**Directive:**
Copy out, from the entries below, each line that holds the string "wardrobe".

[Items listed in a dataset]
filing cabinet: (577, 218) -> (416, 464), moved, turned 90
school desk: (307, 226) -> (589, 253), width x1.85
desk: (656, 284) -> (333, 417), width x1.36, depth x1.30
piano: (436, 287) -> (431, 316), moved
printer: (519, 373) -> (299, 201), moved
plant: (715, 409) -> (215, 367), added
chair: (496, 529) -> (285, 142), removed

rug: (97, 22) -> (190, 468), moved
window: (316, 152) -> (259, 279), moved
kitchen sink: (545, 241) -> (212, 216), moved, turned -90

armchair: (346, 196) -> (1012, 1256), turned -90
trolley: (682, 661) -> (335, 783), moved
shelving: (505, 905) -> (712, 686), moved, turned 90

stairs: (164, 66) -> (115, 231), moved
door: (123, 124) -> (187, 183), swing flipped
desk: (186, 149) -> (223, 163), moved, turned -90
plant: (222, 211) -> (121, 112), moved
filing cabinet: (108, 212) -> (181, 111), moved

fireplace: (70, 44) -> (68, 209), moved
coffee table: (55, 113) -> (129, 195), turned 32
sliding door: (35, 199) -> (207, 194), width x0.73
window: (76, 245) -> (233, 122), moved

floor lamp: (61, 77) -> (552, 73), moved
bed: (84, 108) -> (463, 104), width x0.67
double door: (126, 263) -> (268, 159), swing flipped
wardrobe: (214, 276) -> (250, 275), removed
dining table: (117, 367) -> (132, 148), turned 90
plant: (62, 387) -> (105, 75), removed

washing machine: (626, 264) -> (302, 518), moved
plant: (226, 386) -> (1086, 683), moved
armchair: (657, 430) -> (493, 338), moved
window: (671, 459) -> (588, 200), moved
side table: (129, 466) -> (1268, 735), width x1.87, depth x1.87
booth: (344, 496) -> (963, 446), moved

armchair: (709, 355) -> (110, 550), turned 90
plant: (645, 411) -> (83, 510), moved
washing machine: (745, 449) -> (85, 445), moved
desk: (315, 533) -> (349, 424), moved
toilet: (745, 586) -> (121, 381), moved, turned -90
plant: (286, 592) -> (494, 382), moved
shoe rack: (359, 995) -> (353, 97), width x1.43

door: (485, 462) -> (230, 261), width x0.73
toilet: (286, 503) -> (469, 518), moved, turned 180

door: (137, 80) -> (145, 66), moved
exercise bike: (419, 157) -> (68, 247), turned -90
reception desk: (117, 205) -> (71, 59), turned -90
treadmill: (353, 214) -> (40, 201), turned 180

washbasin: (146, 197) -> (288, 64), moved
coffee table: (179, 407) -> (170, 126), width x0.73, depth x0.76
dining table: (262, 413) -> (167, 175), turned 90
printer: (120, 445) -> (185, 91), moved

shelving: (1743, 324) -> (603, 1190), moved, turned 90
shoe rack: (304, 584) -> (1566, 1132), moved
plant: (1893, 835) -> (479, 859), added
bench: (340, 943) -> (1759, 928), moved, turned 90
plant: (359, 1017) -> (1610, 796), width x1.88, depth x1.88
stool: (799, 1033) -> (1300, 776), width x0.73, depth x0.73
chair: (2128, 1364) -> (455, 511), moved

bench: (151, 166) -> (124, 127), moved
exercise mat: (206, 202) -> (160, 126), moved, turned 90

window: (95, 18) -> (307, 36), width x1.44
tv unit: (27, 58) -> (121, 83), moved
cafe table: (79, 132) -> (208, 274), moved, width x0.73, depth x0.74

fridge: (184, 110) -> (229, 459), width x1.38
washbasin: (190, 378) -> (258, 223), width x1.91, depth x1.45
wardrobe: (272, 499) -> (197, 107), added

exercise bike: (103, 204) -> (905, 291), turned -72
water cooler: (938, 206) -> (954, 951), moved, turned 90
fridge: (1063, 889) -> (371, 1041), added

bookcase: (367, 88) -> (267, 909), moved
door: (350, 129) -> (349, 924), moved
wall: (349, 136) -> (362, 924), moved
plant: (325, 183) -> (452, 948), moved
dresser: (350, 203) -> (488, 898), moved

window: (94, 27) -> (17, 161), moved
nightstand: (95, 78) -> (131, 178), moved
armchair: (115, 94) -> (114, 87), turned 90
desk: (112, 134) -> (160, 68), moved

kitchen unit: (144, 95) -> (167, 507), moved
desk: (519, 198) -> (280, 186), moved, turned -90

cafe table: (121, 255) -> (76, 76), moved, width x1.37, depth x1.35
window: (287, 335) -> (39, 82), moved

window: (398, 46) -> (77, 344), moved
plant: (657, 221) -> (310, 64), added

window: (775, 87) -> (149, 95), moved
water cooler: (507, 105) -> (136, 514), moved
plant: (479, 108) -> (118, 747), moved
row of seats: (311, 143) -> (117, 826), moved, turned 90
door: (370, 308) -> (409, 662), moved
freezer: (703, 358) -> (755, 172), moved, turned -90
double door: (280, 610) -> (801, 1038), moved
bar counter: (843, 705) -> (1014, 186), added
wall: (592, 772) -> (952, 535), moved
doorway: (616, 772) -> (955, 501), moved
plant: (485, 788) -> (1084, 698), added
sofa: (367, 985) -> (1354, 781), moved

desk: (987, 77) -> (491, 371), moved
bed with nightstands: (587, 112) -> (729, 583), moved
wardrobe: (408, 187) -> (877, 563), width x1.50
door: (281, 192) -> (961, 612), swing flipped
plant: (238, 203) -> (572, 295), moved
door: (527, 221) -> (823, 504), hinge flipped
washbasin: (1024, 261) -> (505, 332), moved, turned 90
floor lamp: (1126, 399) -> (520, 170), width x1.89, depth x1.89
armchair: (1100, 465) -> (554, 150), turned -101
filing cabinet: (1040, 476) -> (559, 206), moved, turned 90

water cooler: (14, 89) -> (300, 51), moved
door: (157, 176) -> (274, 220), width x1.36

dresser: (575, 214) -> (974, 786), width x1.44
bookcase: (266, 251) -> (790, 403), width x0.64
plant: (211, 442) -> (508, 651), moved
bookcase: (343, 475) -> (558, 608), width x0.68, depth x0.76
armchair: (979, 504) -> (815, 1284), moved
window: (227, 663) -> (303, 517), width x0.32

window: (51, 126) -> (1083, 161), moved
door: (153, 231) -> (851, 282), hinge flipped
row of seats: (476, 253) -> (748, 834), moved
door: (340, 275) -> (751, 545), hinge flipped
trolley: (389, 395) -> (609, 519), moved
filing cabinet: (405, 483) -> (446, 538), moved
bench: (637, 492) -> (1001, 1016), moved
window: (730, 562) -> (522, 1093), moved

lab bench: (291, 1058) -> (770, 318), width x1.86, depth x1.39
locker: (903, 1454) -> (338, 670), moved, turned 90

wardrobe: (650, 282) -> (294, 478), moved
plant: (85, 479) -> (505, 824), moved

**Answer box:**
wardrobe: (214, 276) -> (250, 275), removed
wardrobe: (272, 499) -> (197, 107), added
wardrobe: (408, 187) -> (877, 563), width x1.50
wardrobe: (650, 282) -> (294, 478), moved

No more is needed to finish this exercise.